Leaving the pictures aside, repeat the entries exactly.

[Opening Data excerpts section]

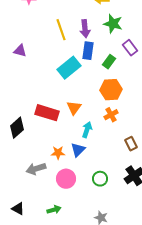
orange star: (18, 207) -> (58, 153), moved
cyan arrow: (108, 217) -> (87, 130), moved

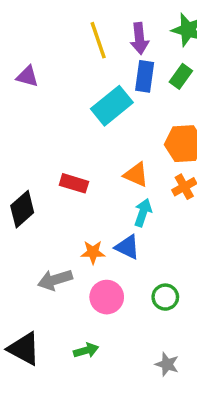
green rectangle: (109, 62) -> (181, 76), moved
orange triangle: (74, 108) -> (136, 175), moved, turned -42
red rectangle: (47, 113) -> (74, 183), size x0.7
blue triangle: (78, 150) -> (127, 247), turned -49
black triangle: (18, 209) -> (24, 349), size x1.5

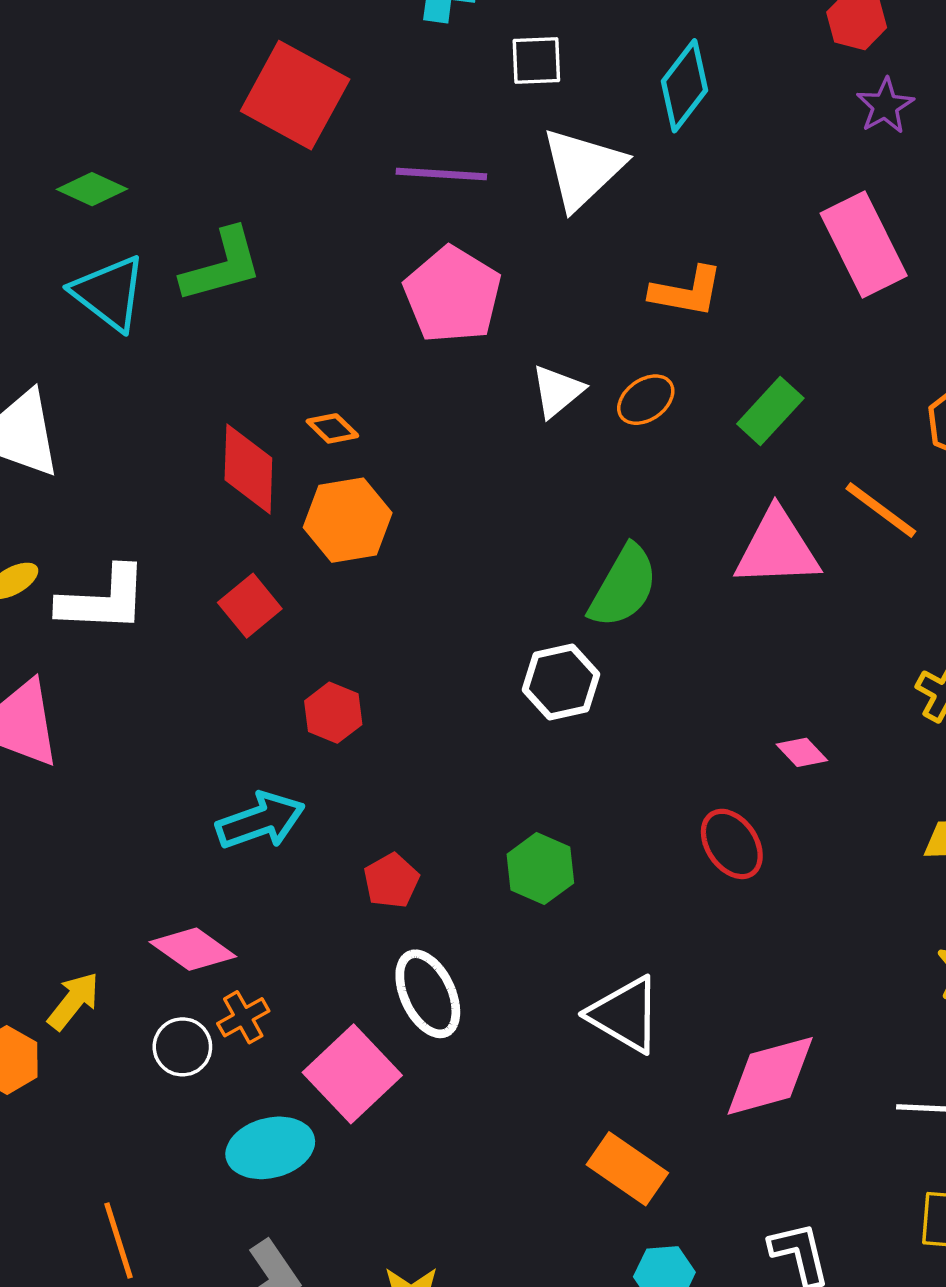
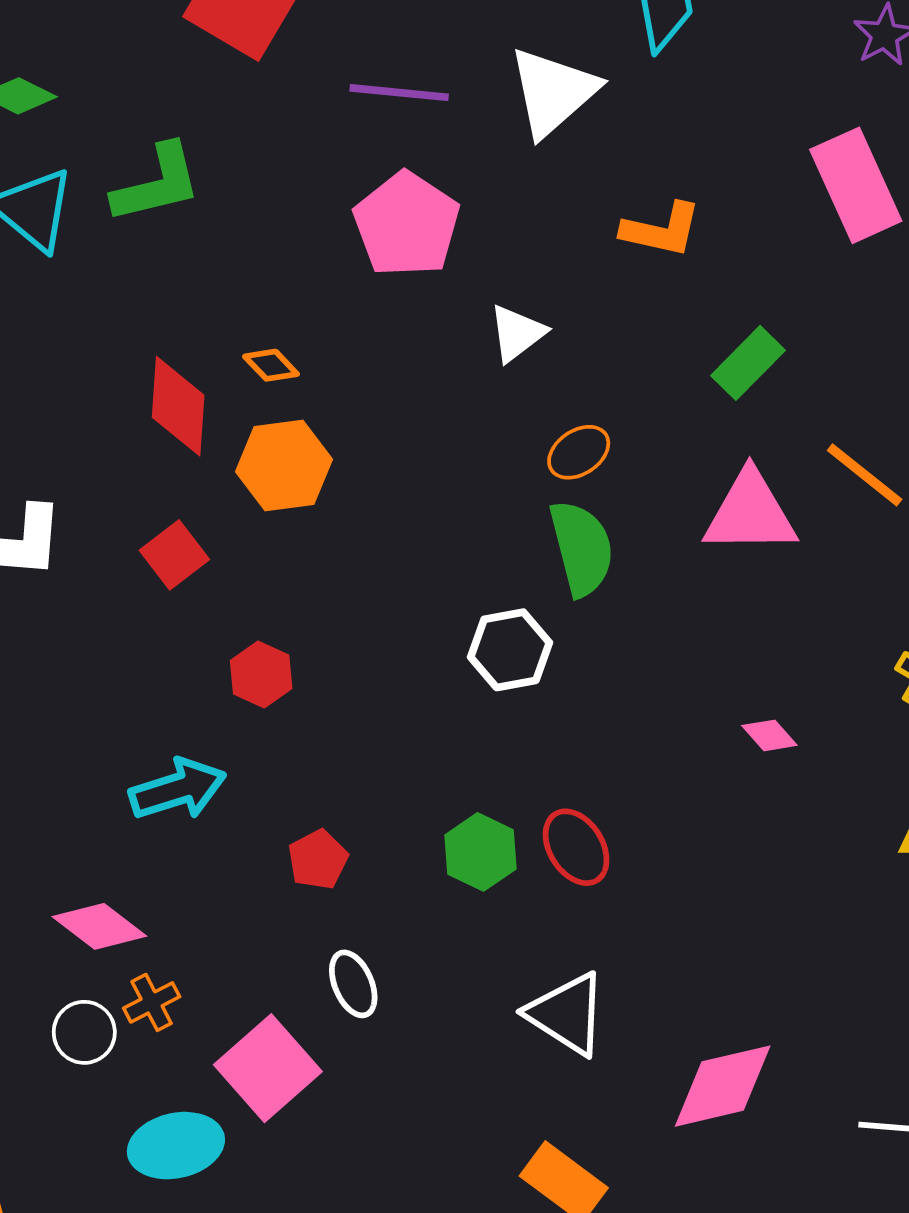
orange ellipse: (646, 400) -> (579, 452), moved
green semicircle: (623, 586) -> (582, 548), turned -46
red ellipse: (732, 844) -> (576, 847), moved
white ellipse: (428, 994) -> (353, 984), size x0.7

[Closing Data excerpts section]

Expected answer
orange star: (18, 207) -> (58, 153), moved
cyan arrow: (108, 217) -> (87, 130), moved

green rectangle: (109, 62) -> (181, 76), moved
orange triangle: (74, 108) -> (136, 175), moved, turned -42
red rectangle: (47, 113) -> (74, 183), size x0.7
blue triangle: (78, 150) -> (127, 247), turned -49
black triangle: (18, 209) -> (24, 349), size x1.5

orange ellipse: (646, 400) -> (579, 452), moved
green semicircle: (623, 586) -> (582, 548), turned -46
red ellipse: (732, 844) -> (576, 847), moved
white ellipse: (428, 994) -> (353, 984), size x0.7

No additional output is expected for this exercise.